Your assignment :: Exactly as they stand, give the records below again, with no images.
____
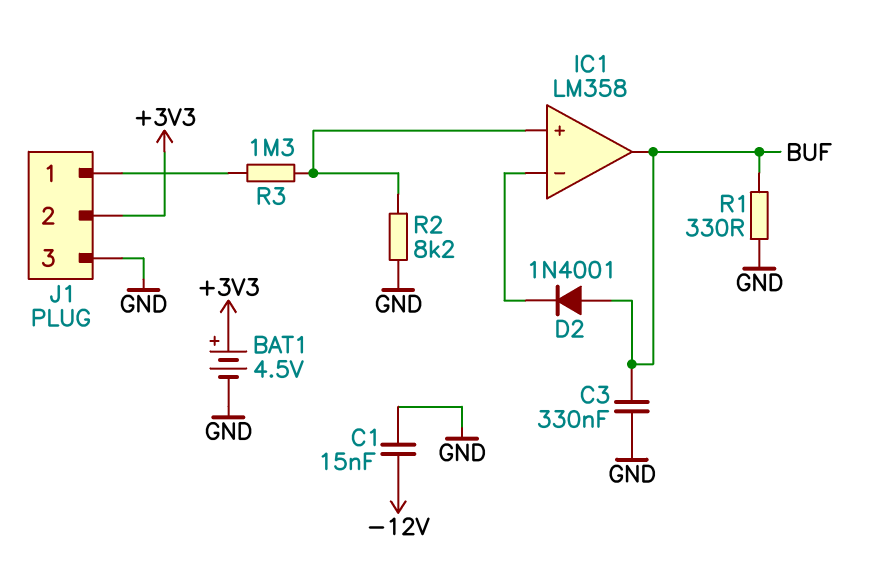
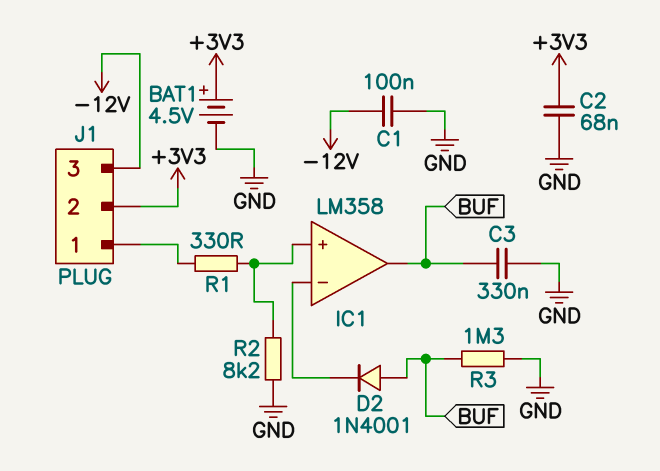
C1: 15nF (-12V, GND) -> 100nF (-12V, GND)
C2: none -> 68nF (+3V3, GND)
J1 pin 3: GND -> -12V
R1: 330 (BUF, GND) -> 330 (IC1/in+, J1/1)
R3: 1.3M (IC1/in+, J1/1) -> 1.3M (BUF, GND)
____
Finished task ::
C1: 15nF (-12V, GND) -> 100nF (-12V, GND)
C2: none -> 68nF (+3V3, GND)
J1 pin 3: GND -> -12V
R1: 330 (BUF, GND) -> 330 (IC1/in+, J1/1)
R3: 1.3M (IC1/in+, J1/1) -> 1.3M (BUF, GND)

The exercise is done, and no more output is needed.